TASK: From the line with "(143, 284) = (337, 136): none -> white carrot" to the line with "(271, 292) = (244, 377): green", retype each line exactly as it stands in the records below, but skip the pictures.

THE DATA:

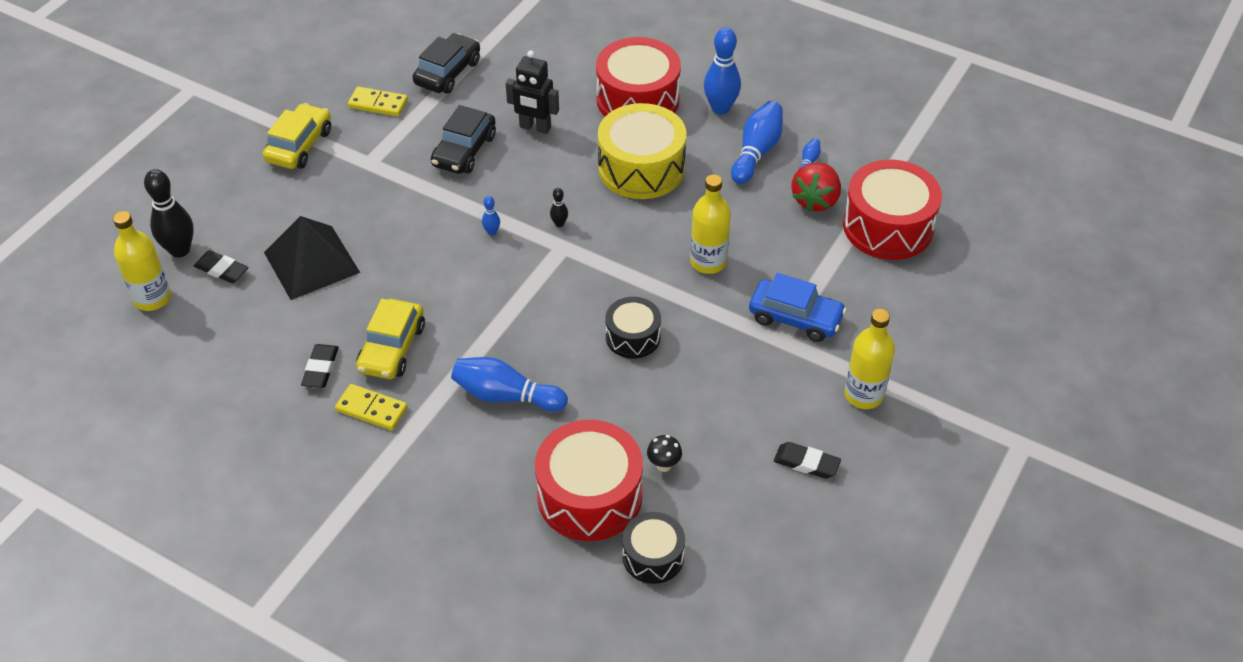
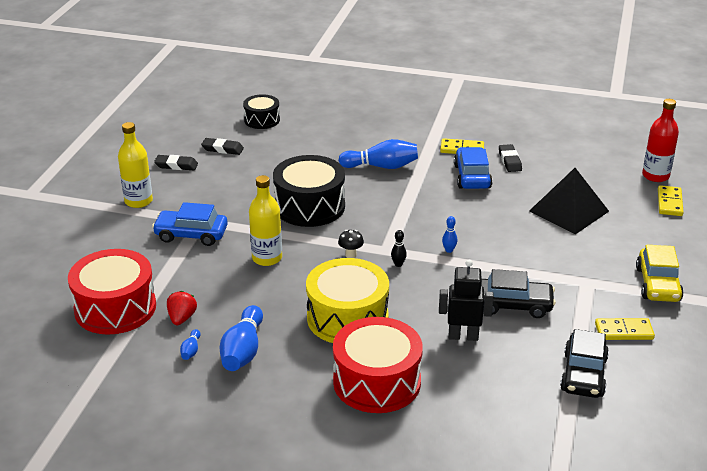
camera: 165 degrees right, 15 degrees down
(152, 298) = (655, 176): yellow bottle -> red bottle
(180, 250) = (669, 203): black bowling pin -> yellow domino
(222, 270) = (627, 197): black eraser -> black eraser (222, 149)
(392, 348) = (472, 176): yellow car -> blue car
(464, 151) = (513, 305): black car -> black car turned 90 degrees clockwise
(589, 496) = (307, 135): red drum -> none
(633, 337) = (309, 206): black drum -> black drum, size x1.75
(664, 465) = (267, 152): black mushroom -> black mushroom (351, 255)
(720, 108) = (289, 388): blue bowling pin -> none
(815, 200) = (182, 318): red strawberry -> red strawberry, size x0.67

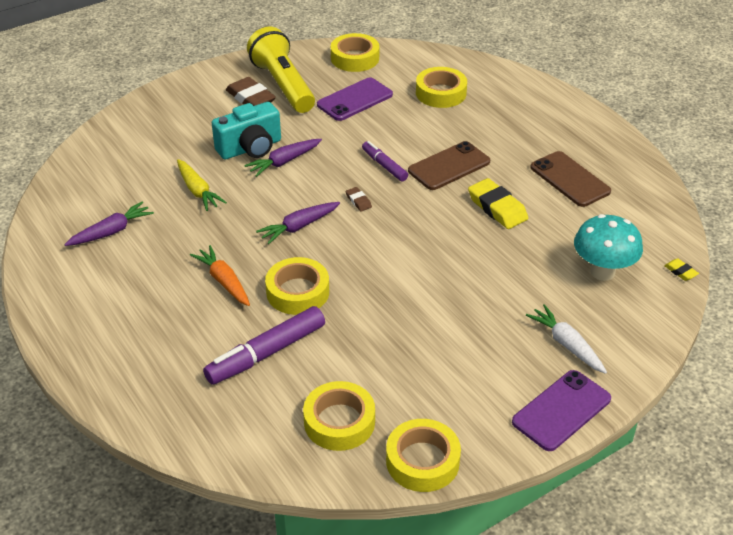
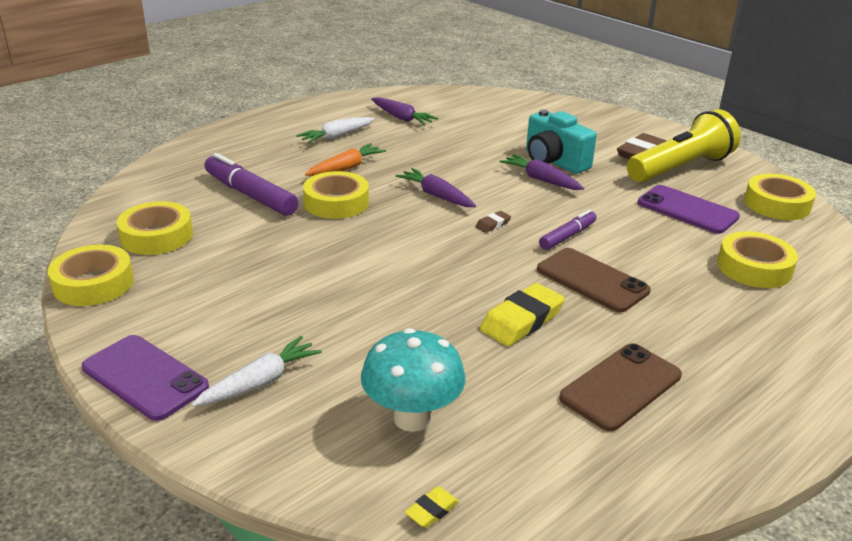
camera: 80 degrees right, 10 degrees down
(143, 284) = (337, 136): none -> white carrot
(198, 191) = (473, 144): yellow carrot -> none

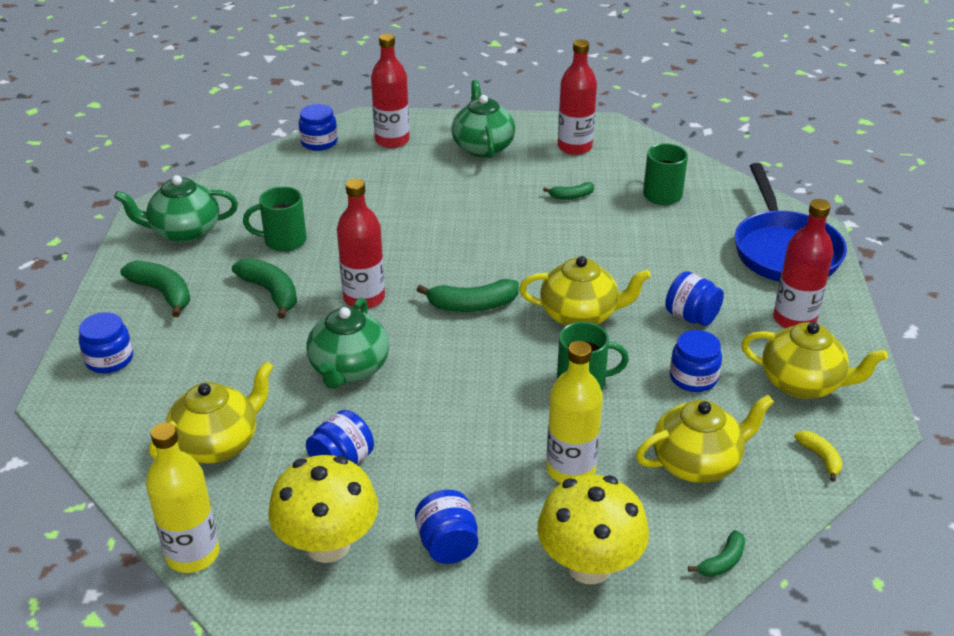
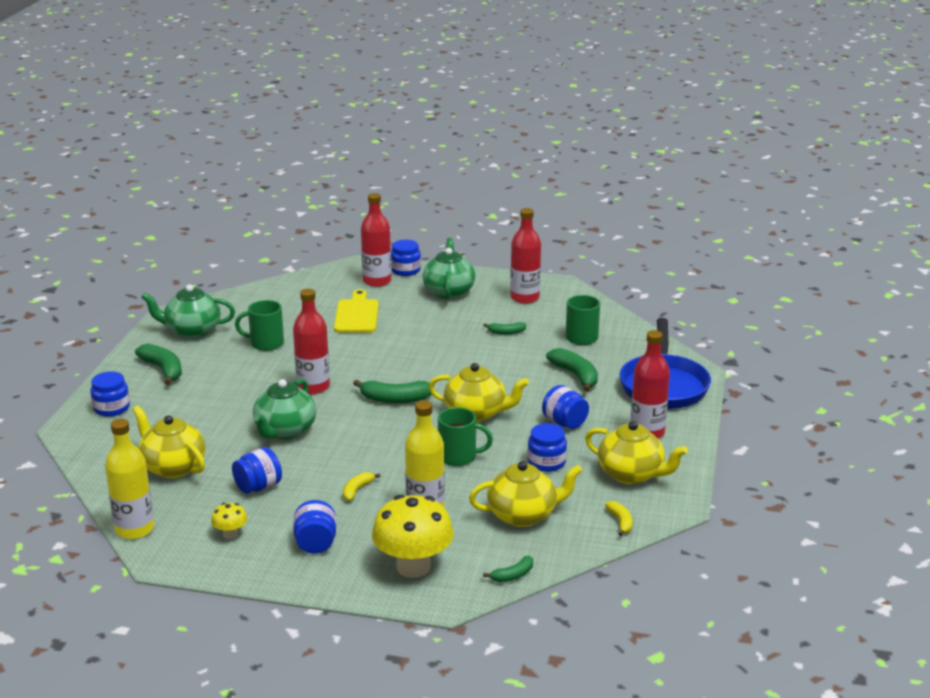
camera: 10 degrees right, 10 degrees down
(217, 444) = (173, 467): yellow teapot -> yellow teapot turned 105 degrees counterclockwise
(271, 292) = (244, 377): green banana -> green banana (575, 375)
(319, 142) = (318, 278): blue jar -> blue jar (405, 270)
(328, 545) = (230, 534): yellow mushroom -> yellow mushroom, size x0.46
(383, 189) = (356, 315): none -> yellow cutting board
(472, 450) = (357, 490): none -> yellow banana

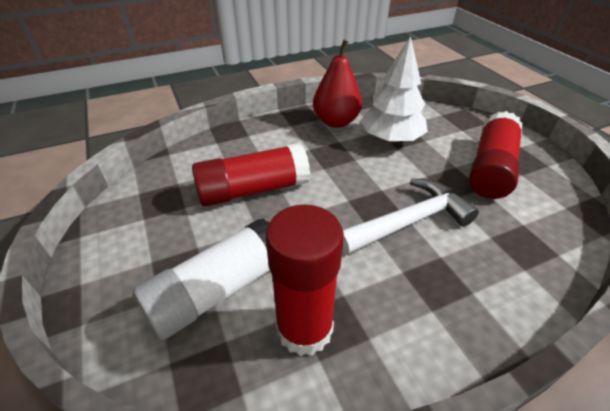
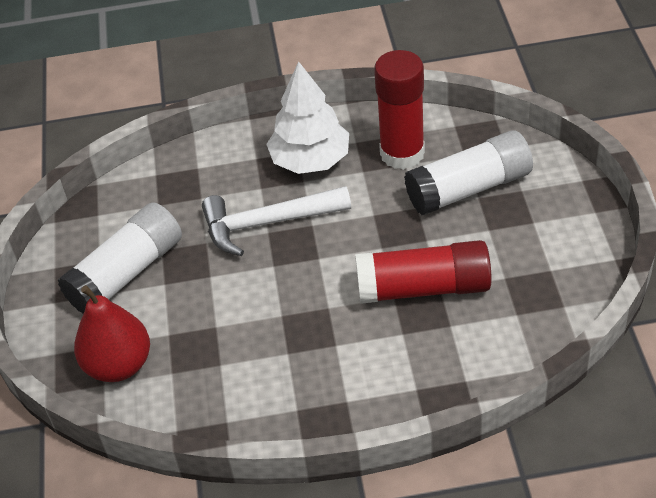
camera: 160 degrees left, 5 degrees up
(336, 122) = (274, 395): red pear -> red pear (119, 365)
(391, 138) = (213, 345): white tree -> white tree (310, 160)
(490, 168) = (126, 273): red glue stick -> white glue stick

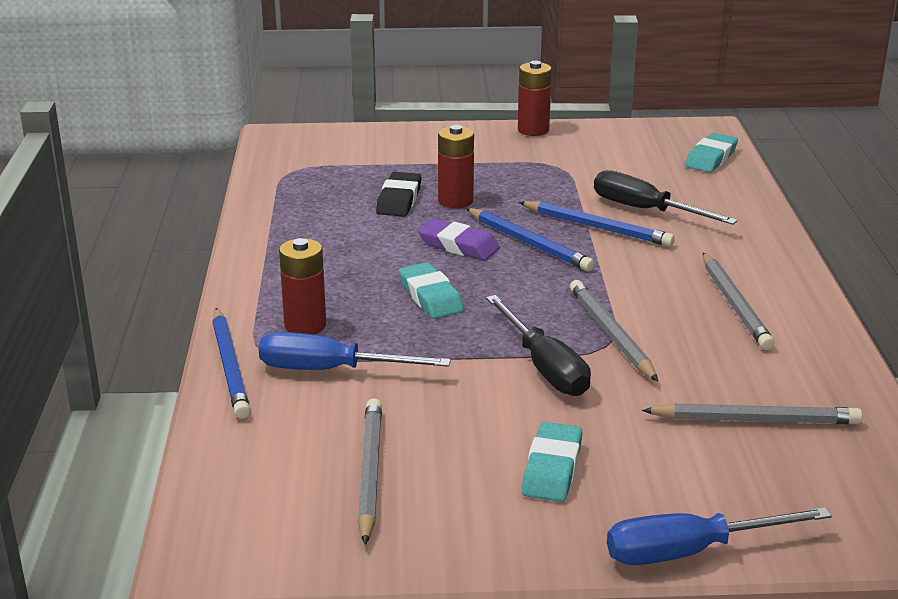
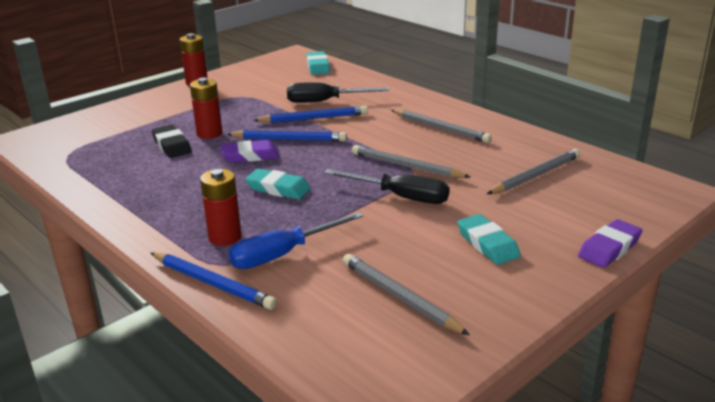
camera: 40 degrees left, 0 degrees up
(690, 551) = (609, 248): blue screwdriver -> purple eraser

EXPECTED OUTPUT:
(143, 284) = (337, 136): none -> white carrot
(198, 191) = (473, 144): yellow carrot -> none

camera: 10 degrees right, 10 degrees down
(217, 444) = (173, 467): yellow teapot -> yellow teapot turned 105 degrees counterclockwise
(271, 292) = (244, 377): green banana -> green banana (575, 375)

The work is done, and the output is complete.